▶ _INFORMATION SUPPLIED_
____________
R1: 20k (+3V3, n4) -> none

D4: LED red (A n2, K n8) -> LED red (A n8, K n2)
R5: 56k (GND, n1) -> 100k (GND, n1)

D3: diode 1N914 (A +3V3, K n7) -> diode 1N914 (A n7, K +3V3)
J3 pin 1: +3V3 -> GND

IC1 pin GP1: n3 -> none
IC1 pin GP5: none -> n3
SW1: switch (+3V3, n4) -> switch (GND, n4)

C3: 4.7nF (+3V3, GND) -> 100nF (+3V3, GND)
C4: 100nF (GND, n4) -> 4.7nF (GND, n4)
____________
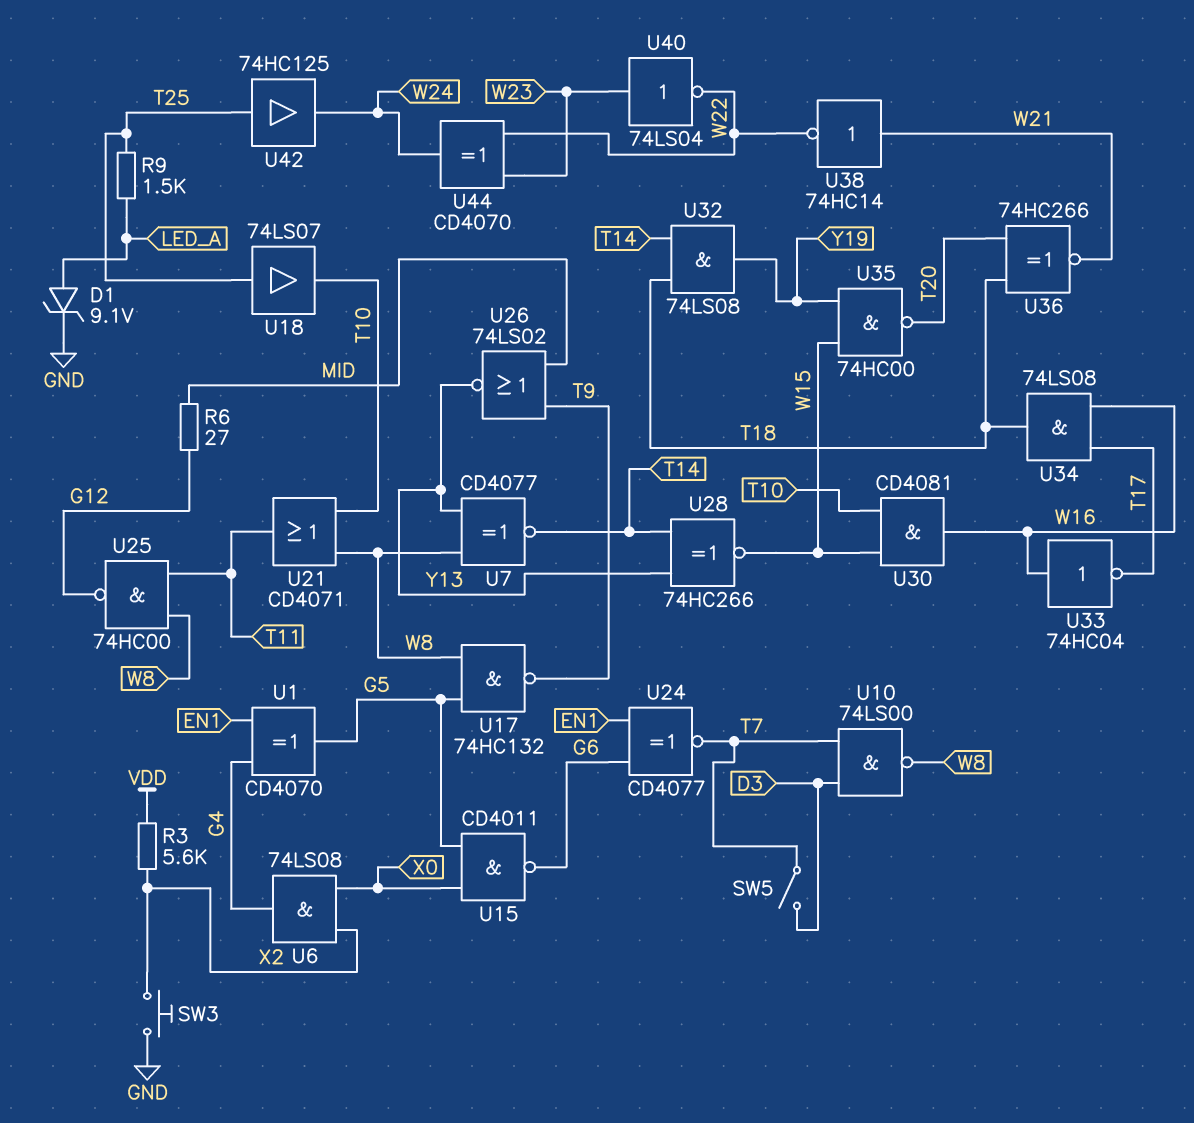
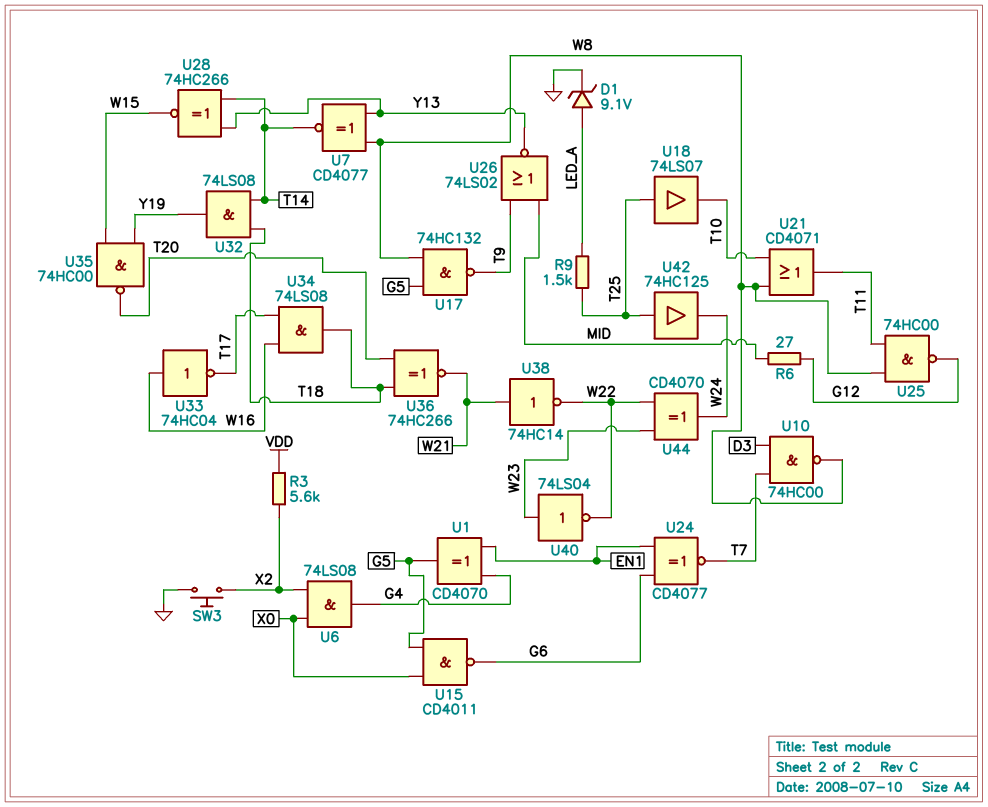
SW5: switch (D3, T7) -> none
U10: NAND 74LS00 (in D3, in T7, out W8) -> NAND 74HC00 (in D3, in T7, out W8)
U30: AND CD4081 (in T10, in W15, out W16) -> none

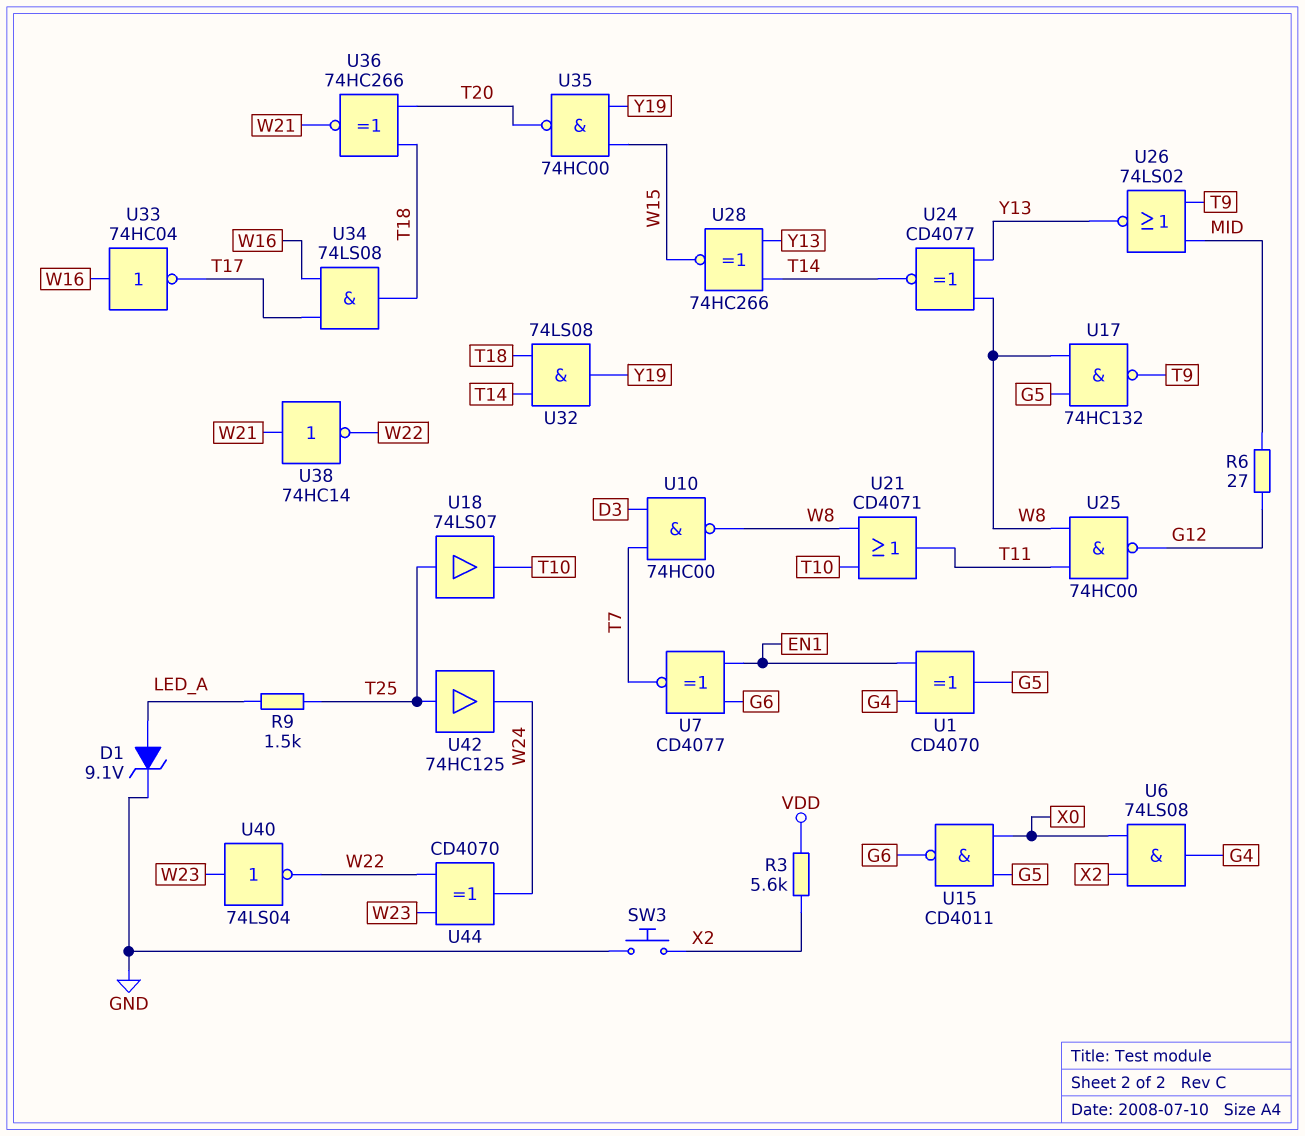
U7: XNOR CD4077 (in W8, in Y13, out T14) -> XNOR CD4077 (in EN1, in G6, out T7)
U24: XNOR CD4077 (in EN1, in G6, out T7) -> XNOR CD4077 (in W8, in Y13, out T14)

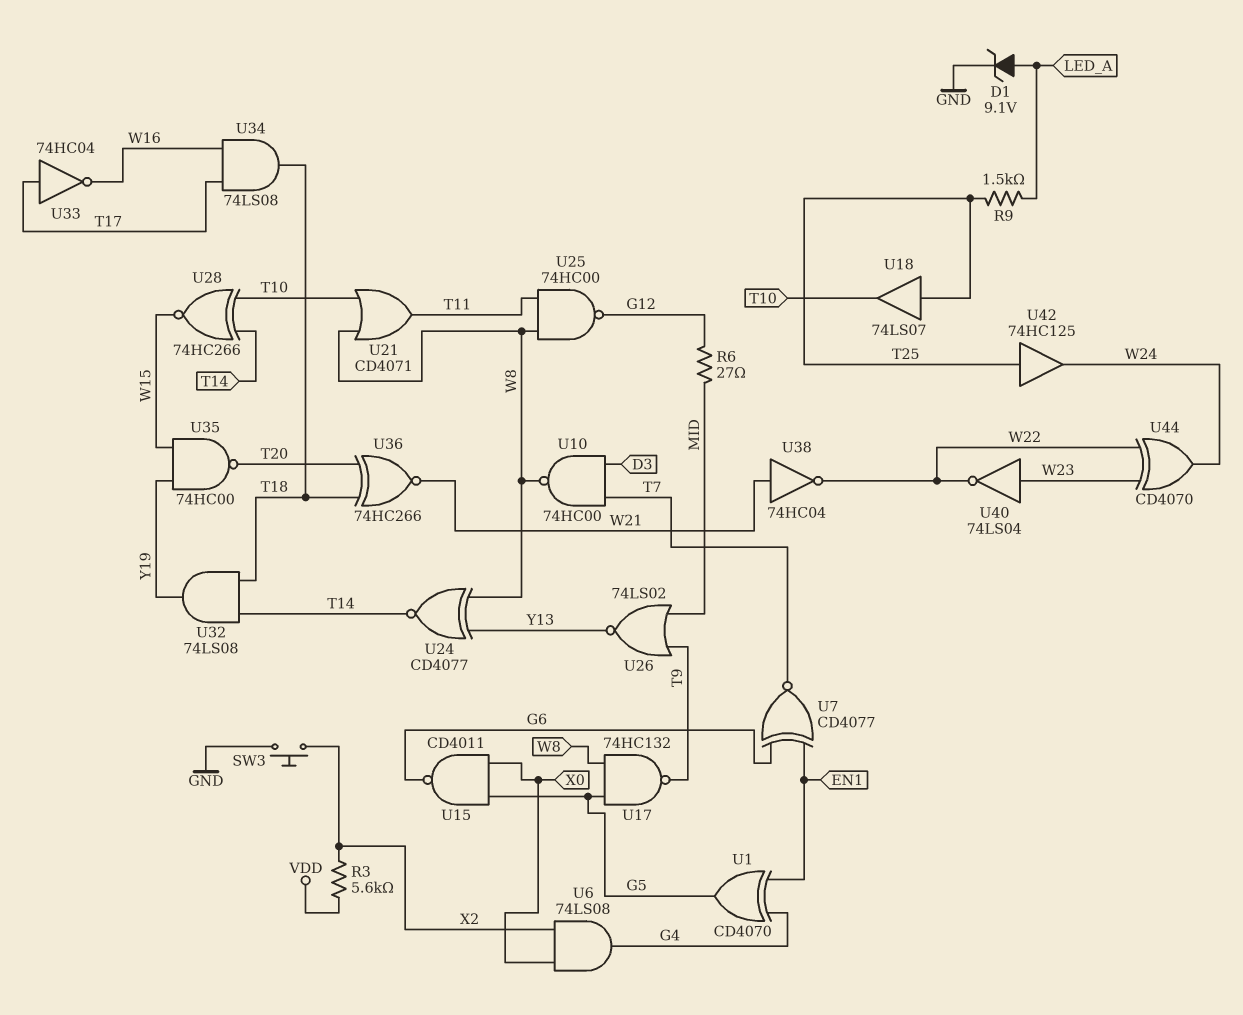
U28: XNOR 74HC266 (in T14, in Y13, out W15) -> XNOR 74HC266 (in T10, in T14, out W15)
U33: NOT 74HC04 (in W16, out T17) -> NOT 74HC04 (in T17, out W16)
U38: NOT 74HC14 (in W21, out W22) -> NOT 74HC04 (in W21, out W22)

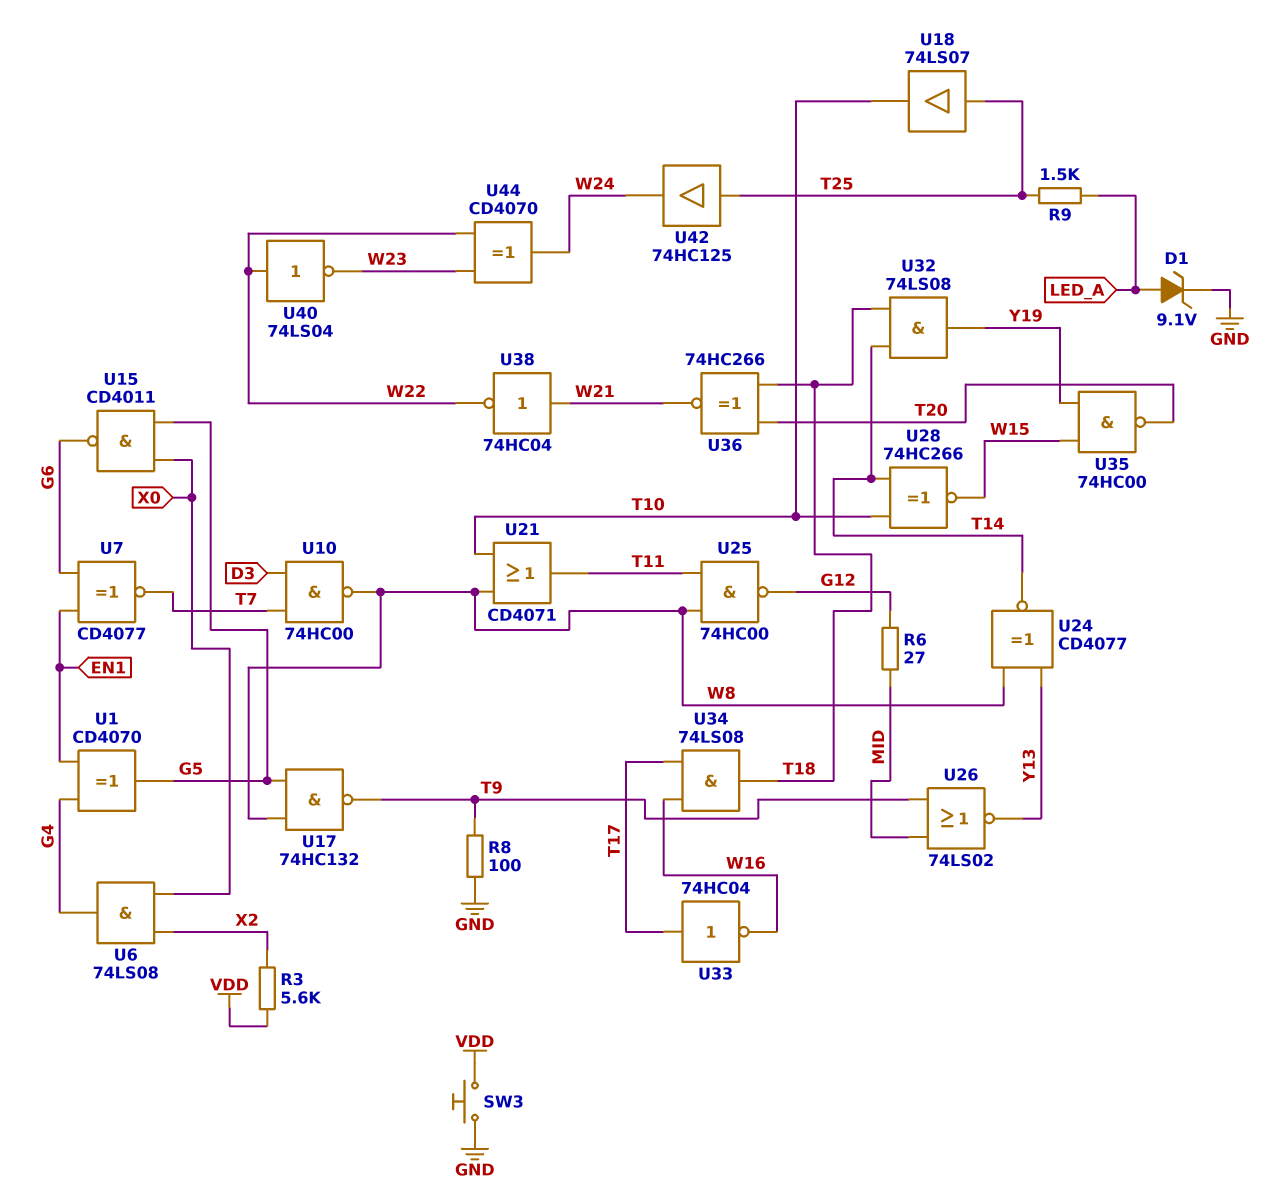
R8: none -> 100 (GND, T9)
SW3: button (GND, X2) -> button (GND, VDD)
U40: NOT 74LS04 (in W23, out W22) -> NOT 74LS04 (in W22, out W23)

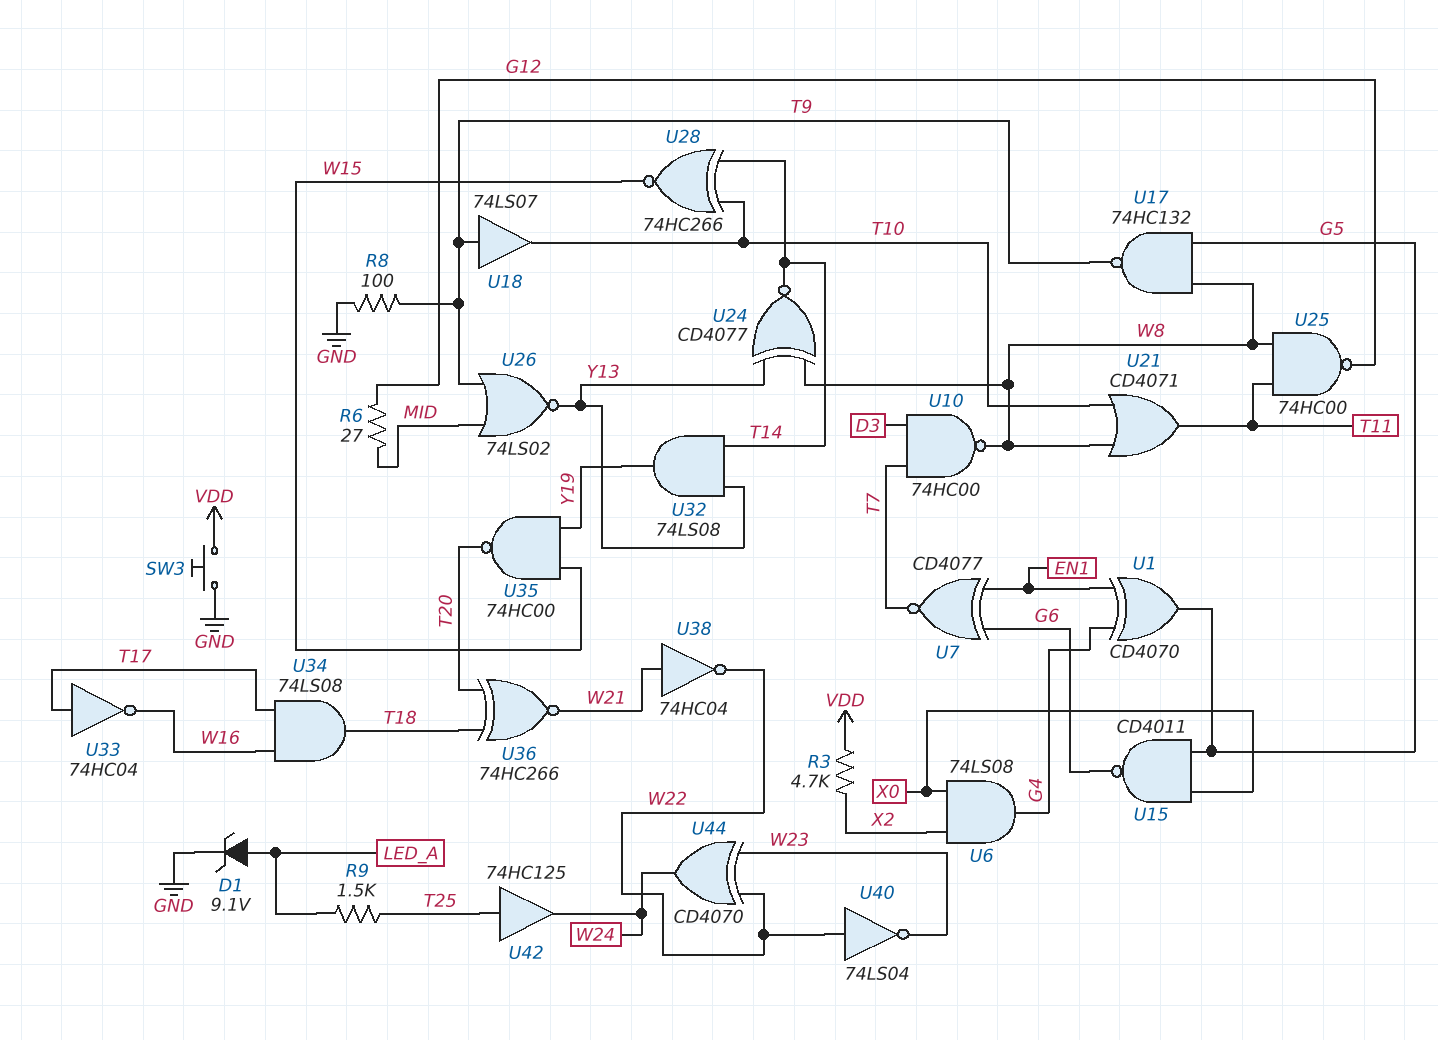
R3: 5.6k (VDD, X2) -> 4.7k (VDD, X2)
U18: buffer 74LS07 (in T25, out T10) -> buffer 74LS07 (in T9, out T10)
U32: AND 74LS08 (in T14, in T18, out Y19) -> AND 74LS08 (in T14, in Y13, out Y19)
____________
▶ _ASSIGNMENT_
This exercise needs every line of the listing that contains the word "none".

▶ _ANSWER SPACE_
R1: 20k (+3V3, n4) -> none
IC1 pin GP1: n3 -> none
IC1 pin GP5: none -> n3
SW5: switch (D3, T7) -> none
U30: AND CD4081 (in T10, in W15, out W16) -> none
R8: none -> 100 (GND, T9)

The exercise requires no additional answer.